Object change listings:
----------

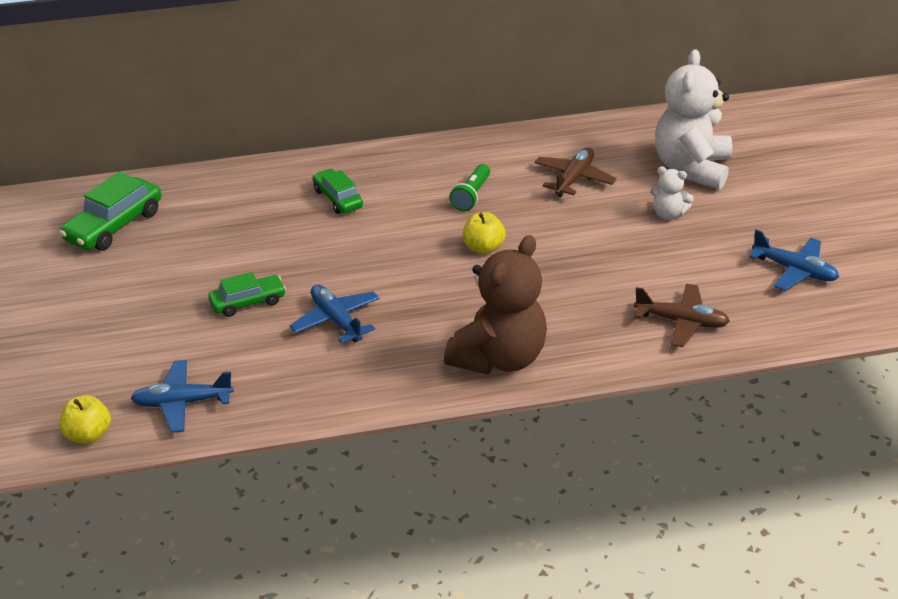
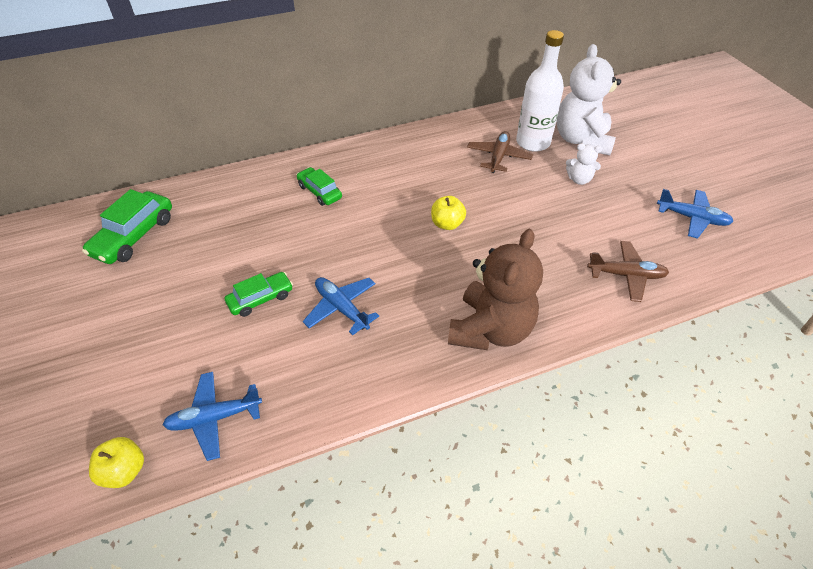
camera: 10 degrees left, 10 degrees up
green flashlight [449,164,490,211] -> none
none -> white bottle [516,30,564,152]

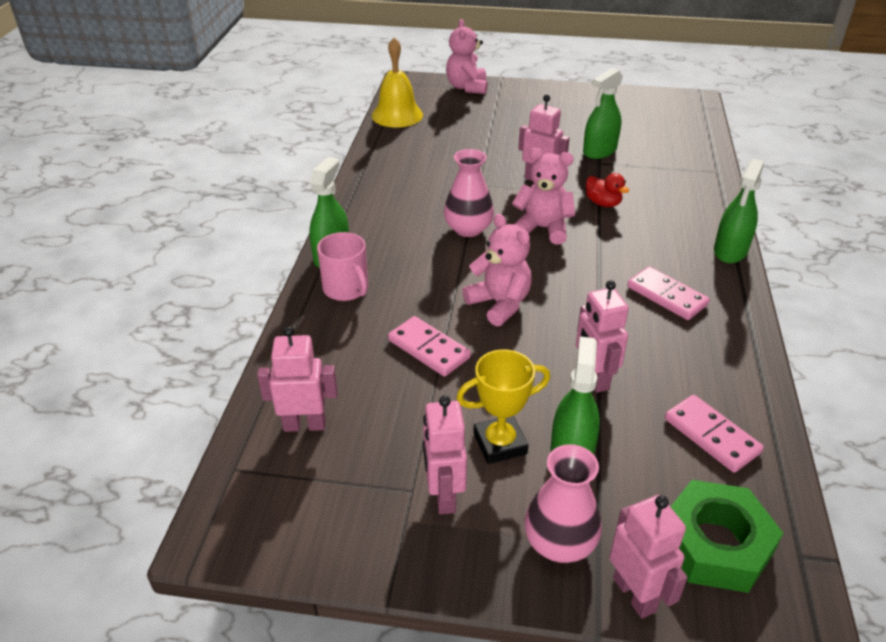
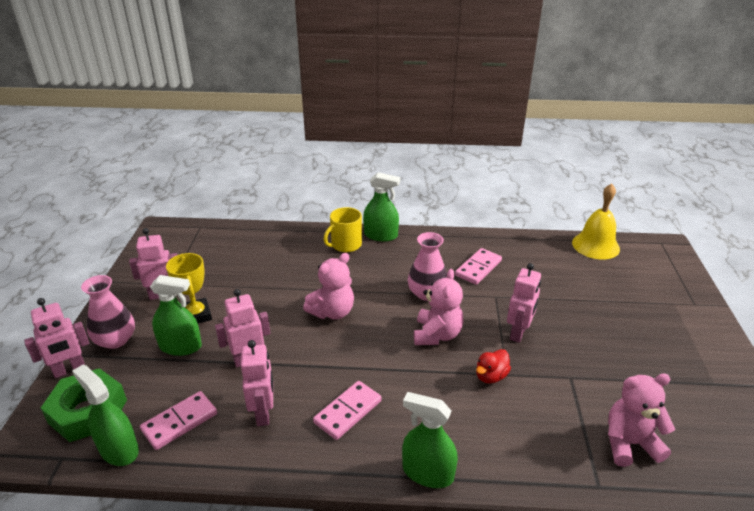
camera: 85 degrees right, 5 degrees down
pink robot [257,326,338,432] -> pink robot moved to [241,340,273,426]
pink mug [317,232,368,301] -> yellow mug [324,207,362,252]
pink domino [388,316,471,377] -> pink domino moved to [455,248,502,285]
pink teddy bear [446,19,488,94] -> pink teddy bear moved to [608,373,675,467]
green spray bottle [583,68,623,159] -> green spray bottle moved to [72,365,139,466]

----------

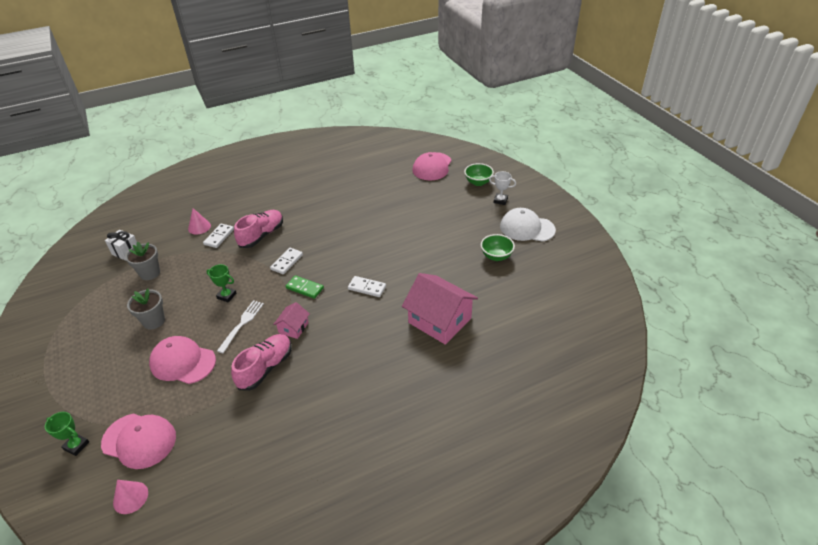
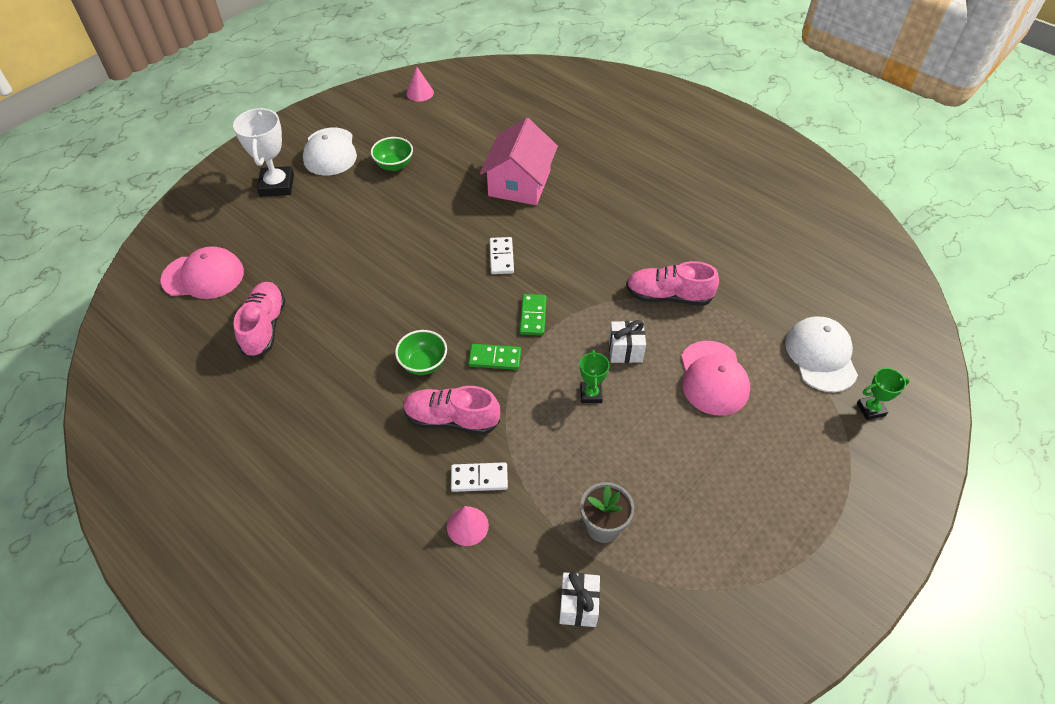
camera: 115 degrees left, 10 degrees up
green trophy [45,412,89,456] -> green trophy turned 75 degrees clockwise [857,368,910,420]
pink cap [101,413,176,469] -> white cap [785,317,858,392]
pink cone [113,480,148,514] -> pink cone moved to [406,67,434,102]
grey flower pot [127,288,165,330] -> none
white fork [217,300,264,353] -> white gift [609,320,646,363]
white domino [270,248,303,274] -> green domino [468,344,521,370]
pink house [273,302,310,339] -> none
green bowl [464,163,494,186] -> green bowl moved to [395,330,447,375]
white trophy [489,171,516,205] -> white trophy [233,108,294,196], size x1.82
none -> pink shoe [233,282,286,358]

----------

# Exercise:
Wherever the word "moved" appears in a line of the data, copy that line.

# Worked solution:
pink robot [257,326,338,432] -> pink robot moved to [241,340,273,426]
pink domino [388,316,471,377] -> pink domino moved to [455,248,502,285]
pink teddy bear [446,19,488,94] -> pink teddy bear moved to [608,373,675,467]
green spray bottle [583,68,623,159] -> green spray bottle moved to [72,365,139,466]
pink cone [113,480,148,514] -> pink cone moved to [406,67,434,102]
green bowl [464,163,494,186] -> green bowl moved to [395,330,447,375]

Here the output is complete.